[Data extracted from a collection]
****************

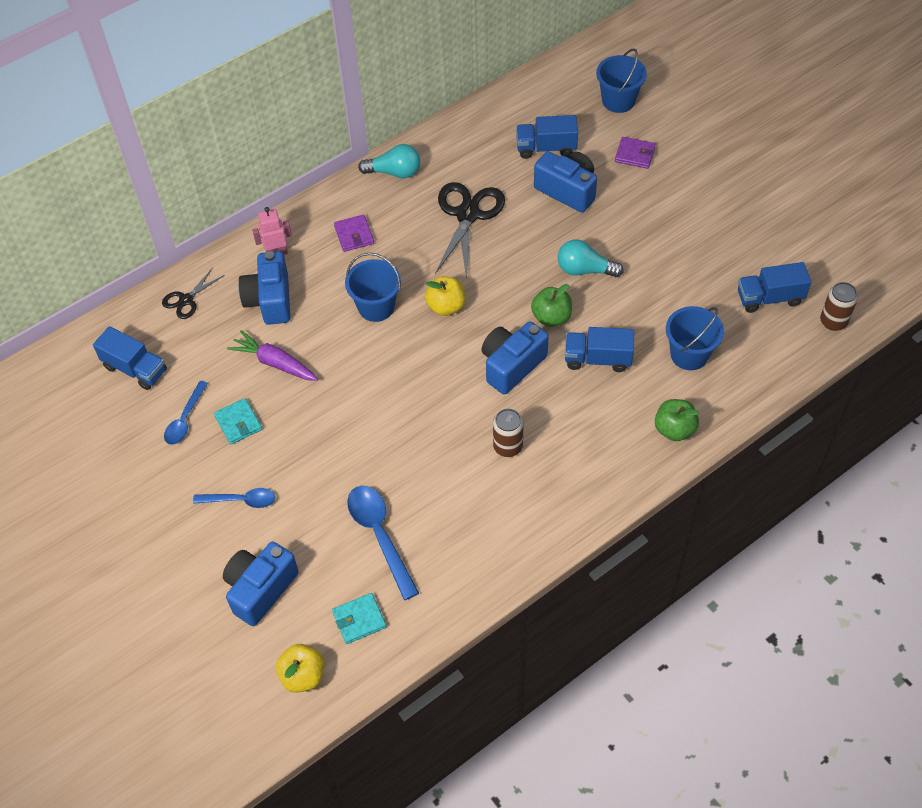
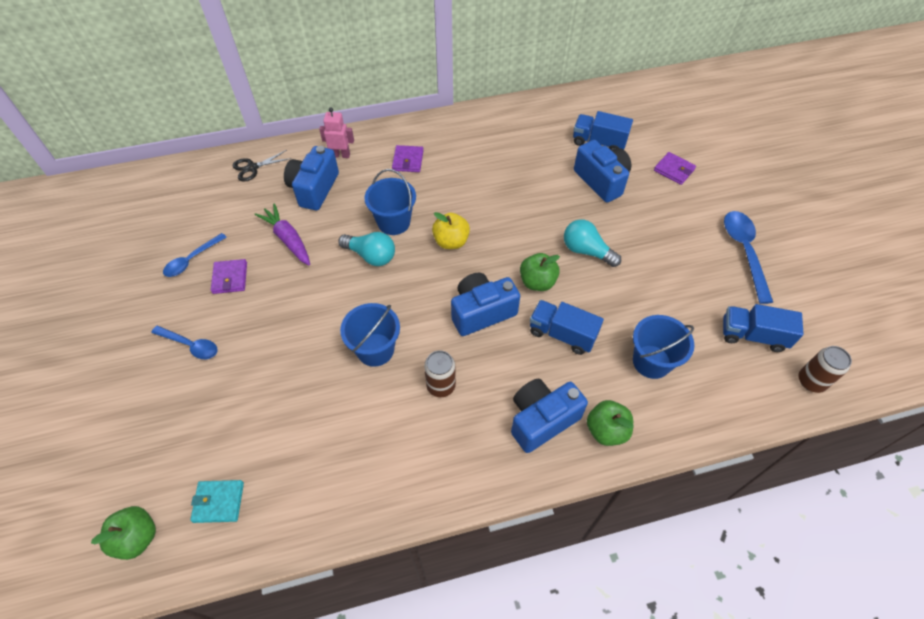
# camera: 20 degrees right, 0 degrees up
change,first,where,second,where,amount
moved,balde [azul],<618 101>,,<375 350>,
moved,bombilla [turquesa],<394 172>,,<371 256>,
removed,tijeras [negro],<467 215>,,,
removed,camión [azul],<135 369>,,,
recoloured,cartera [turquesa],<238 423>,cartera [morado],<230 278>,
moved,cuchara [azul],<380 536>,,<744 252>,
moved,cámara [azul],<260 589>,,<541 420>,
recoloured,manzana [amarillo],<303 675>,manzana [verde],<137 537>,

****************

TASK ITEM: Each line from the one containing "moved,cámara [azul],<260 589>,,<541" through the last line of the entries above is to be returned exactly, and no others.

ANSWER FOR THE TASK:
moved,cámara [azul],<260 589>,,<541 420>,
recoloured,manzana [amarillo],<303 675>,manzana [verde],<137 537>,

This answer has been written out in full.